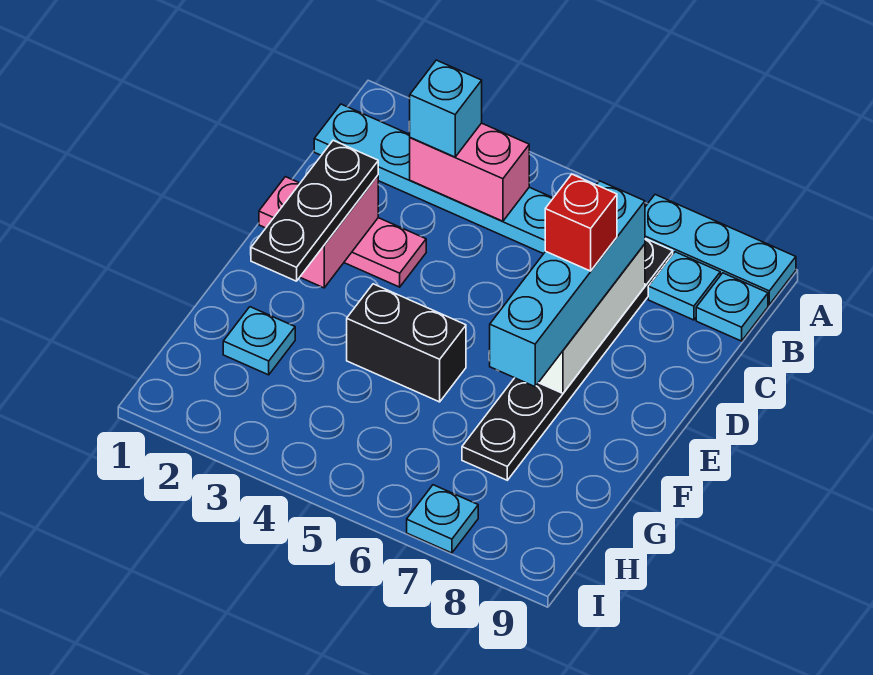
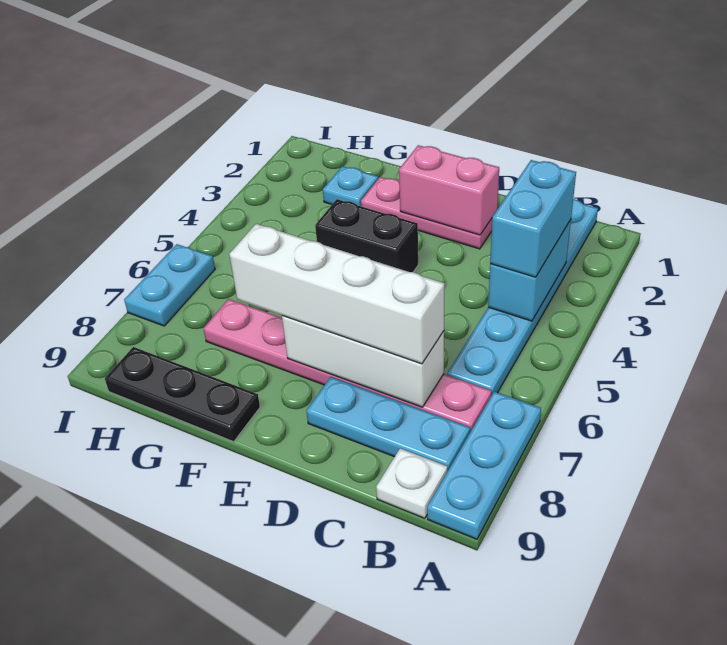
pink brick B3:B4 level 2 -> cyan brick B3:B4 level 2
cyan brick B3 level 3 -> cyan brick B3:B4 level 3
black plate B7:G7 level 1 -> pink plate B7:G7 level 1
cyan plate B8 level 1 -> cyan plate B8:D8 level 1
cyan plate B9 level 1 -> white plate B9 level 1
cyan brick C7:F7 level 3 -> white brick C7:F7 level 3
pink plate D1:D3 level 1 -> pink plate D2:F2 level 1
black plate D2:F2 level 3 -> black plate F9:H9 level 1
red brick D7 level 4 -> none
black brick F4:F5 level 1 -> black brick E4:F4 level 1
cyan plate I7 level 1 -> cyan plate I6:I7 level 1

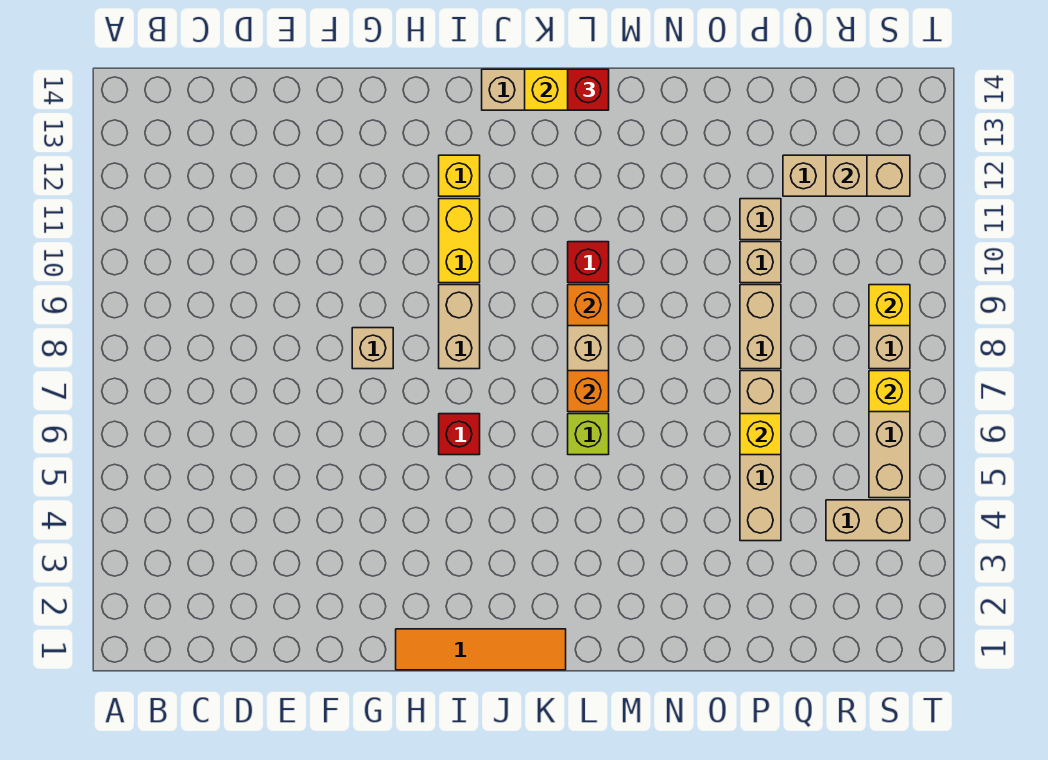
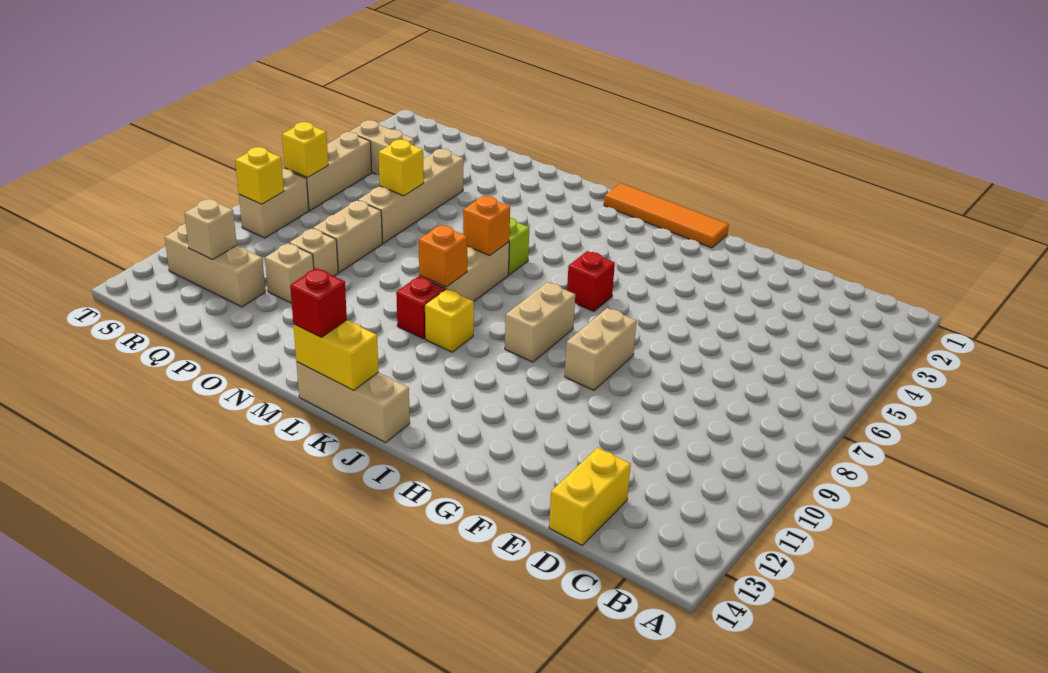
tan brick G8 level 1 -> tan brick G8:G9 level 1
yellow brick I10:I11 level 1 -> yellow brick D13:D14 level 1
yellow brick I12 level 1 -> yellow brick K10 level 1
════
__Problem to solve__:
Note how many lines of the listing above contain the string "white", and give that number with nothing added.

__Answer box__:
2